* Data:
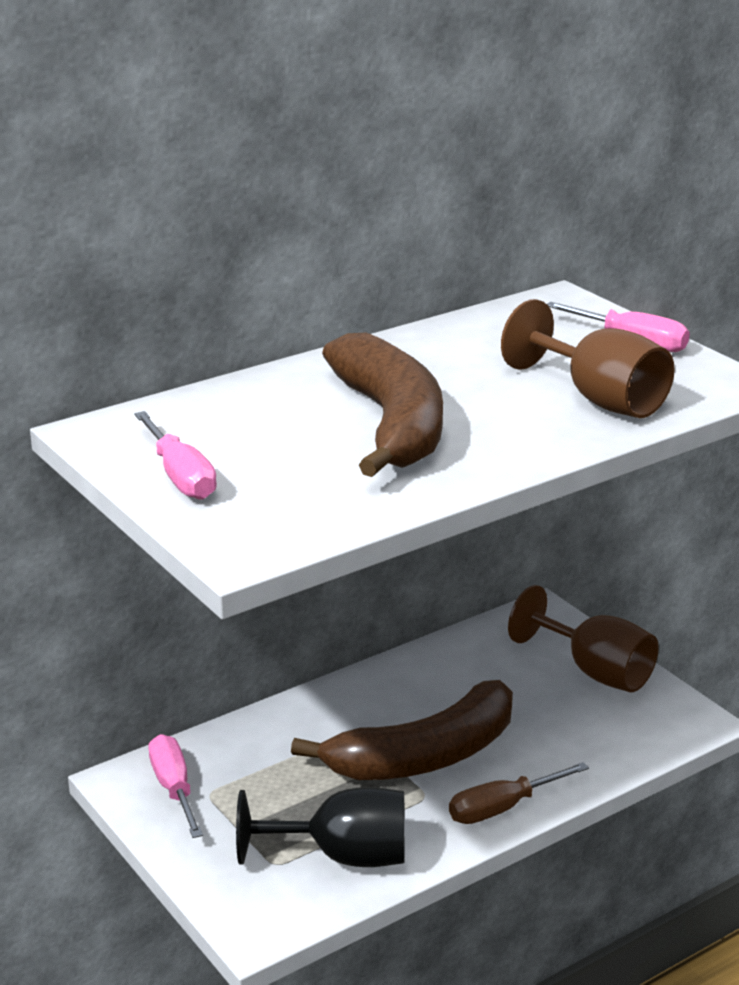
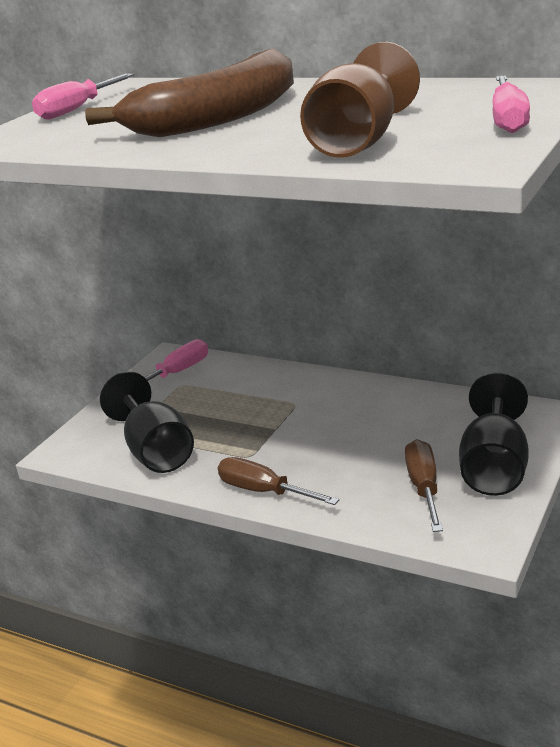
camera: 65 degrees right, 0 degrees up
(424, 756) = (295, 438): brown banana -> none
(589, 718) = (424, 488): none -> brown screwdriver
(594, 671) = (494, 467): brown goblet -> black goblet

* Work instruction:
Which lines above hold the string "brown"? Please copy all of them.

* Response to the exercise:
(424, 756) = (295, 438): brown banana -> none
(589, 718) = (424, 488): none -> brown screwdriver
(594, 671) = (494, 467): brown goblet -> black goblet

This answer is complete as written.